== Task requirements ==
Give the lines below again exactly, starting with the line that holds "green glasses: 4 -> 5" and going on through the line that holds "turquoise screwdriver: 4 -> 2".

== Material to process ==
== == ==
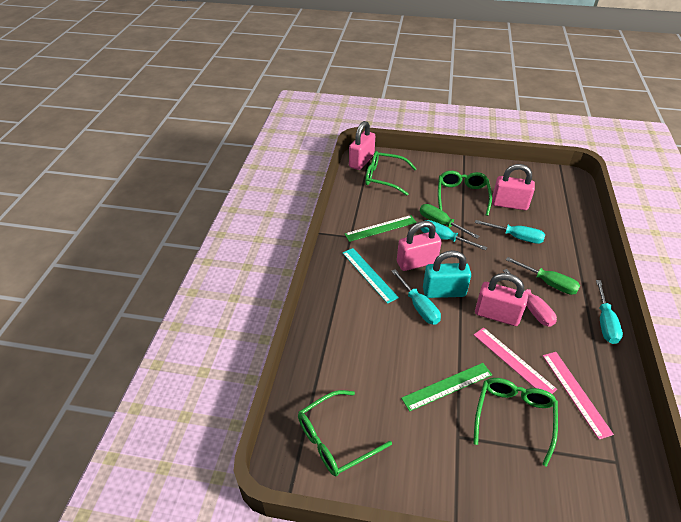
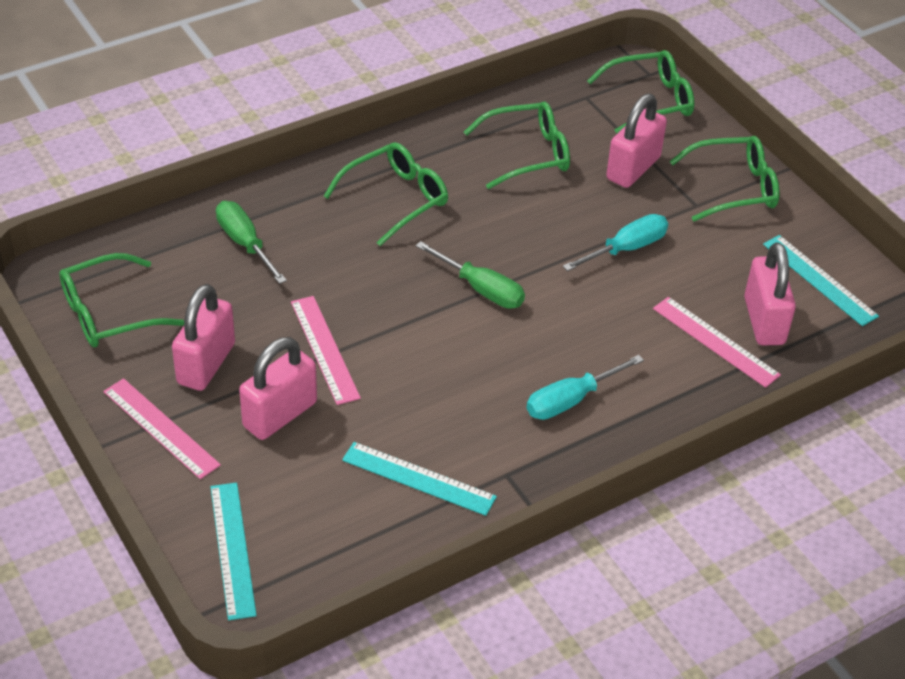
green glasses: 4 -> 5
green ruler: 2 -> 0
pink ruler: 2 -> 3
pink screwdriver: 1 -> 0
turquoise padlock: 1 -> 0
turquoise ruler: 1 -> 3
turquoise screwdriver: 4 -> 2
== == ==
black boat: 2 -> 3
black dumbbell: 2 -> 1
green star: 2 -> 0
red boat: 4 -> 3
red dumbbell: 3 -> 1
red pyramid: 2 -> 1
== == ==
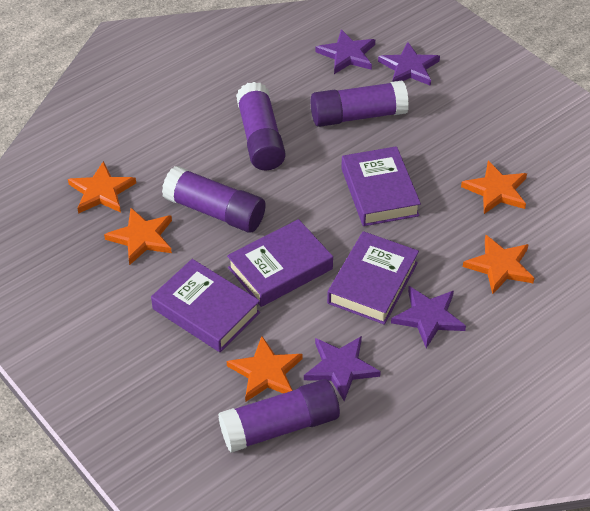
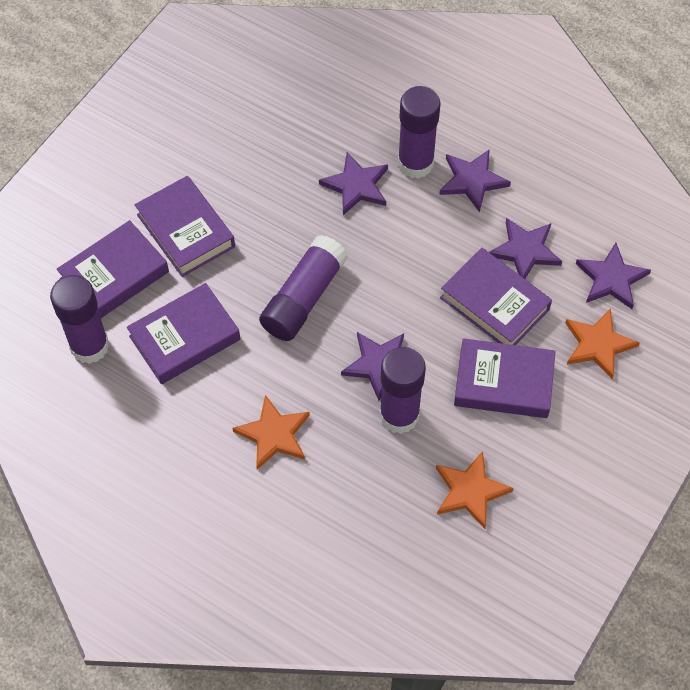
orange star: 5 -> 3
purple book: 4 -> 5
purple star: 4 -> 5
== == ==
== Expected answer ==
green glasses: 4 -> 5
green ruler: 2 -> 0
pink ruler: 2 -> 3
pink screwdriver: 1 -> 0
turquoise padlock: 1 -> 0
turquoise ruler: 1 -> 3
turquoise screwdriver: 4 -> 2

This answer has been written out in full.